**To do**
Please rewrite every line of the rows with "orange rectangle" changed to "orange block", keeping everything else the same and leaving out the picture lines.

**Dataset rows**
## BEGIN
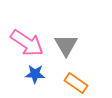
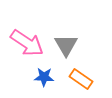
blue star: moved 9 px right, 3 px down
orange rectangle: moved 5 px right, 4 px up
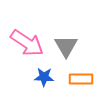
gray triangle: moved 1 px down
orange rectangle: rotated 35 degrees counterclockwise
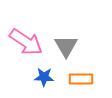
pink arrow: moved 1 px left, 1 px up
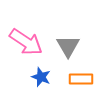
gray triangle: moved 2 px right
blue star: moved 3 px left; rotated 18 degrees clockwise
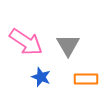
gray triangle: moved 1 px up
orange rectangle: moved 5 px right
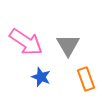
orange rectangle: rotated 70 degrees clockwise
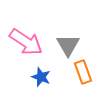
orange rectangle: moved 3 px left, 7 px up
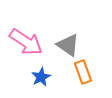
gray triangle: rotated 25 degrees counterclockwise
blue star: rotated 24 degrees clockwise
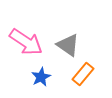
orange rectangle: moved 2 px down; rotated 60 degrees clockwise
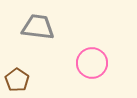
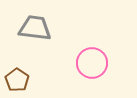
gray trapezoid: moved 3 px left, 1 px down
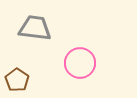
pink circle: moved 12 px left
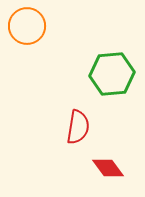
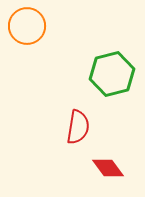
green hexagon: rotated 9 degrees counterclockwise
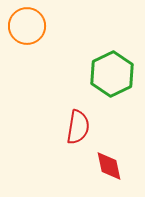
green hexagon: rotated 12 degrees counterclockwise
red diamond: moved 1 px right, 2 px up; rotated 24 degrees clockwise
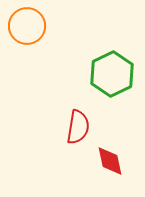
red diamond: moved 1 px right, 5 px up
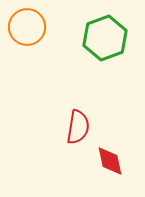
orange circle: moved 1 px down
green hexagon: moved 7 px left, 36 px up; rotated 6 degrees clockwise
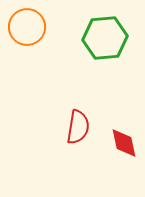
green hexagon: rotated 15 degrees clockwise
red diamond: moved 14 px right, 18 px up
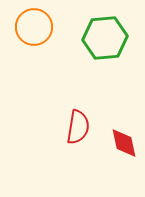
orange circle: moved 7 px right
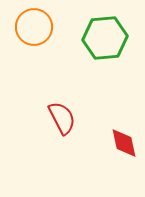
red semicircle: moved 16 px left, 9 px up; rotated 36 degrees counterclockwise
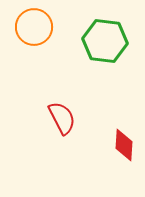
green hexagon: moved 3 px down; rotated 12 degrees clockwise
red diamond: moved 2 px down; rotated 16 degrees clockwise
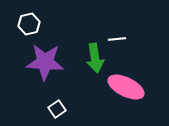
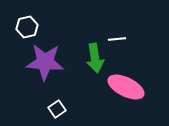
white hexagon: moved 2 px left, 3 px down
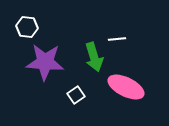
white hexagon: rotated 20 degrees clockwise
green arrow: moved 1 px left, 1 px up; rotated 8 degrees counterclockwise
white square: moved 19 px right, 14 px up
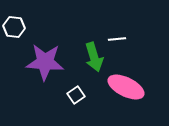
white hexagon: moved 13 px left
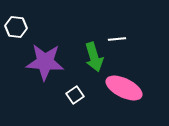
white hexagon: moved 2 px right
pink ellipse: moved 2 px left, 1 px down
white square: moved 1 px left
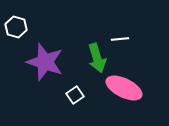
white hexagon: rotated 10 degrees clockwise
white line: moved 3 px right
green arrow: moved 3 px right, 1 px down
purple star: rotated 15 degrees clockwise
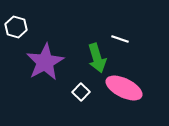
white line: rotated 24 degrees clockwise
purple star: rotated 24 degrees clockwise
white square: moved 6 px right, 3 px up; rotated 12 degrees counterclockwise
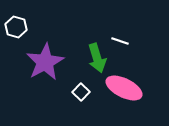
white line: moved 2 px down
## END
**Solution to this problem**
blue star: moved 9 px right, 3 px down
orange block: moved 5 px right, 4 px up
gray triangle: moved 1 px down
orange block: rotated 35 degrees counterclockwise
pink arrow: moved 1 px left, 1 px up
gray triangle: moved 2 px right
blue star: moved 3 px left; rotated 18 degrees clockwise
gray triangle: moved 1 px up
orange block: moved 5 px right
orange block: rotated 70 degrees clockwise
orange block: moved 3 px left, 7 px up
gray triangle: rotated 25 degrees counterclockwise
blue star: rotated 24 degrees clockwise
orange block: moved 2 px down; rotated 60 degrees clockwise
gray trapezoid: moved 3 px left, 1 px down
pink circle: moved 12 px left
green hexagon: rotated 9 degrees counterclockwise
green hexagon: rotated 12 degrees counterclockwise
red diamond: moved 1 px right, 2 px up; rotated 24 degrees clockwise
red diamond: moved 1 px right, 5 px up
orange circle: moved 1 px down
green hexagon: moved 7 px left, 36 px up; rotated 6 degrees clockwise
green hexagon: rotated 15 degrees clockwise
red diamond: moved 14 px right, 18 px up
orange circle: moved 7 px right
red semicircle: moved 16 px left, 9 px up; rotated 36 degrees counterclockwise
green hexagon: moved 3 px down; rotated 12 degrees clockwise
red diamond: moved 2 px down; rotated 16 degrees clockwise
white hexagon: moved 2 px left, 3 px down
white hexagon: rotated 20 degrees clockwise
green arrow: moved 1 px left, 1 px up; rotated 8 degrees counterclockwise
white square: moved 19 px right, 14 px up
white hexagon: moved 13 px left
white hexagon: moved 2 px right
pink ellipse: moved 2 px left, 1 px down
white square: moved 1 px left
white hexagon: rotated 10 degrees clockwise
white line: moved 3 px right
green arrow: moved 3 px right, 1 px down
purple star: rotated 15 degrees clockwise
white line: rotated 24 degrees clockwise
purple star: rotated 24 degrees clockwise
white square: moved 6 px right, 3 px up; rotated 12 degrees counterclockwise
white line: moved 2 px down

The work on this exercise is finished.